Dataset entries:

* * * * *

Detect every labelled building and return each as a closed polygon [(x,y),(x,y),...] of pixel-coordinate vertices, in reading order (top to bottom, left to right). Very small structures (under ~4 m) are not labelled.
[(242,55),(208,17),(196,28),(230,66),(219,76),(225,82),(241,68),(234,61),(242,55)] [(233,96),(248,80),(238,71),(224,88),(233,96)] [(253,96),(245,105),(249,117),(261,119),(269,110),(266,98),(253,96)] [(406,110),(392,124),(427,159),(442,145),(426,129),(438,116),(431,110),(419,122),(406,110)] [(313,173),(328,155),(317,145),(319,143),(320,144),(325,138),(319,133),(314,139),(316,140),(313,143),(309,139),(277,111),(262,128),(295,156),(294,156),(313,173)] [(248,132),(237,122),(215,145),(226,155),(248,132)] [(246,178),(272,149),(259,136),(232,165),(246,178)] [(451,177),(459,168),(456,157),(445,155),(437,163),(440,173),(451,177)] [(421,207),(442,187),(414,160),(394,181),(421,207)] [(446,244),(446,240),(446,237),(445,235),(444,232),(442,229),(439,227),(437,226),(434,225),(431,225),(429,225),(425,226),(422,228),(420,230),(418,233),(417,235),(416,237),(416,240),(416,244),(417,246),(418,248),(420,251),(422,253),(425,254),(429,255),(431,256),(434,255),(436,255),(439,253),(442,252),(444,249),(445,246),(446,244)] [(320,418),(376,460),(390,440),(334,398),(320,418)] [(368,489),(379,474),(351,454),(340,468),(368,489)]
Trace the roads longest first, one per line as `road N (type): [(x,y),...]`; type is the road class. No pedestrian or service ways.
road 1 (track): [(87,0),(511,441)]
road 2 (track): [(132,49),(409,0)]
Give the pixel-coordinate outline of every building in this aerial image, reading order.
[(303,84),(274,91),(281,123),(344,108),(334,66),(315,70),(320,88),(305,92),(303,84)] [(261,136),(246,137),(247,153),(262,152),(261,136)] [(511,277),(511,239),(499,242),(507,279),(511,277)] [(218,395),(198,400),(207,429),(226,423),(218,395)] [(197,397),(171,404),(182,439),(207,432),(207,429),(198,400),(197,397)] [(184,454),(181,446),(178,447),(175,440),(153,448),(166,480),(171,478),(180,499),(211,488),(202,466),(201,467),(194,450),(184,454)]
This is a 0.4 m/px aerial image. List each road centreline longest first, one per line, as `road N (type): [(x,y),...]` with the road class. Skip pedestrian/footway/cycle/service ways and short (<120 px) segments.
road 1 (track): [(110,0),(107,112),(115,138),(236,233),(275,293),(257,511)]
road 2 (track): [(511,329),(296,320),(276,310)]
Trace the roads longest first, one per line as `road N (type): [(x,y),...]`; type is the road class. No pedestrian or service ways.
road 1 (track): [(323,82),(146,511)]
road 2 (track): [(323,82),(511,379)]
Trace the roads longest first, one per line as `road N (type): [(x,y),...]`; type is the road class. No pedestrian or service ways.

* * * * *

Transcribe the records verbatim, from the line containing "This is a 0.4" through the end of the records.

#### Complete response:
This is a 0.4 m/px aerial image. List each road centreline longest first, one per line, as `road N (type): [(x,y),...]` with the road class. Skip pedestrian/footway/cycle/service ways and short (<120 px) segments.
road 1 (track): [(110,0),(107,112),(115,138),(236,233),(275,293),(257,511)]
road 2 (track): [(511,329),(296,320),(276,310)]
Trace the roads longest first, one per line as `road N (type): [(x,y),...]`; type is the road class. No pedestrian or service ways.
road 1 (track): [(323,82),(146,511)]
road 2 (track): [(323,82),(511,379)]
Trace the roads longest first, one per line as `road N (type): [(x,y),...]`; type is the road class. No pedestrian or service ways.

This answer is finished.